◆ Task details ◆
Which lines of the entries contain the string "turquoise"? Copy each of them.

Scene comparison data:
=-=-=-=-=
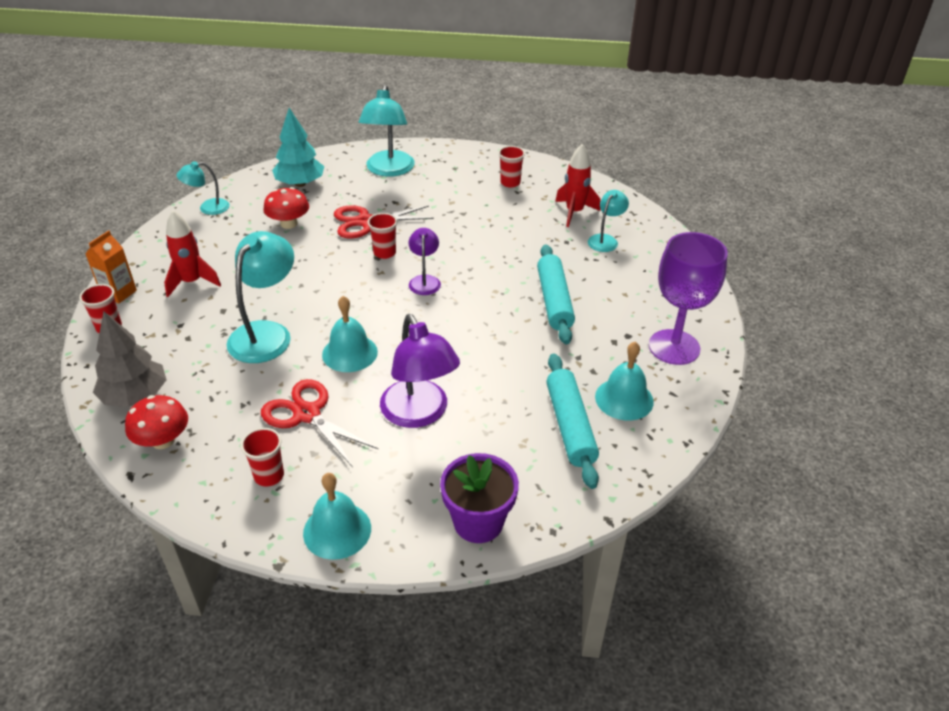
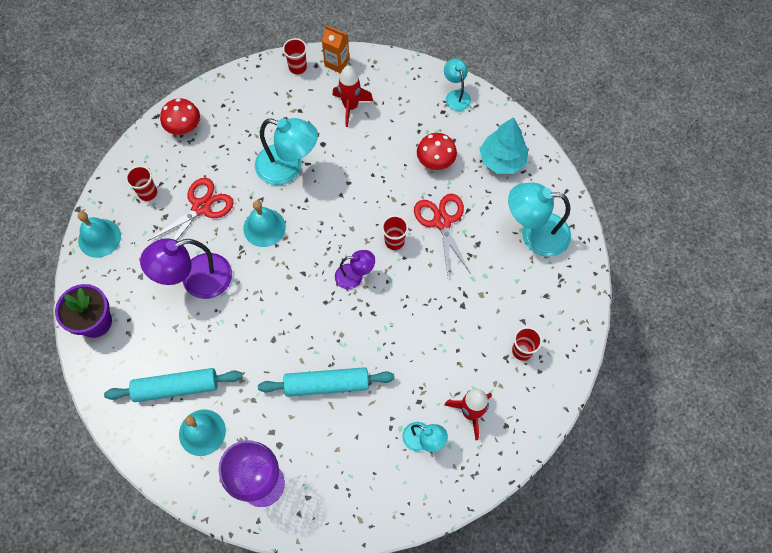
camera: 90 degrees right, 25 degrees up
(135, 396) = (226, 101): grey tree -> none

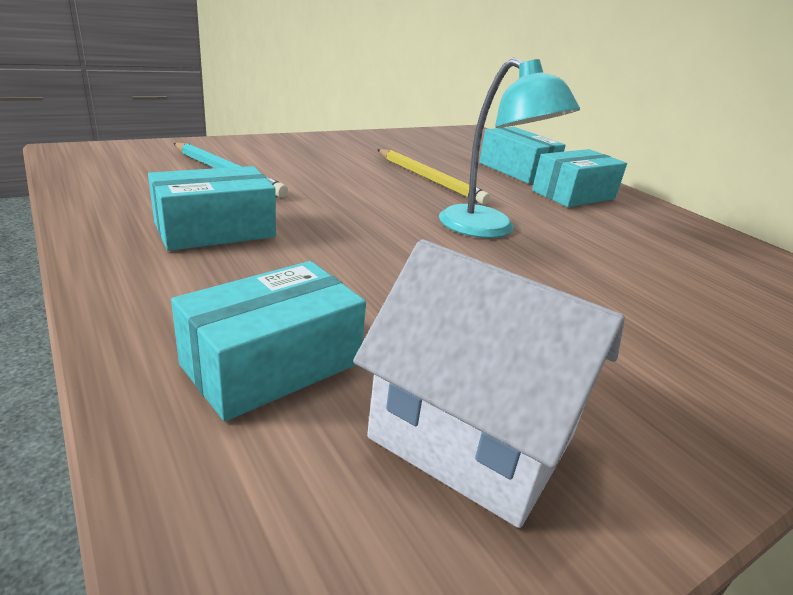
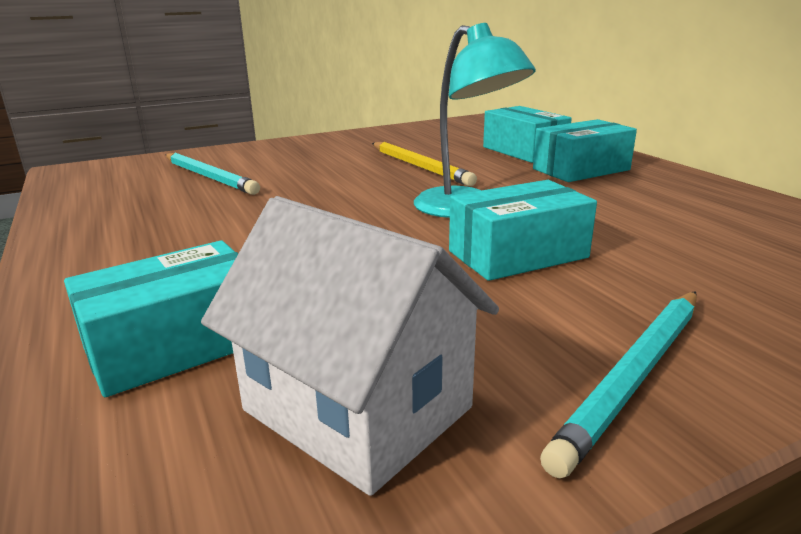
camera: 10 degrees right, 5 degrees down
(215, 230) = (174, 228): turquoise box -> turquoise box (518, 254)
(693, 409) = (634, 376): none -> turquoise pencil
=-=-=-=-=
◆ The answer ◆
(215, 230) = (174, 228): turquoise box -> turquoise box (518, 254)
(693, 409) = (634, 376): none -> turquoise pencil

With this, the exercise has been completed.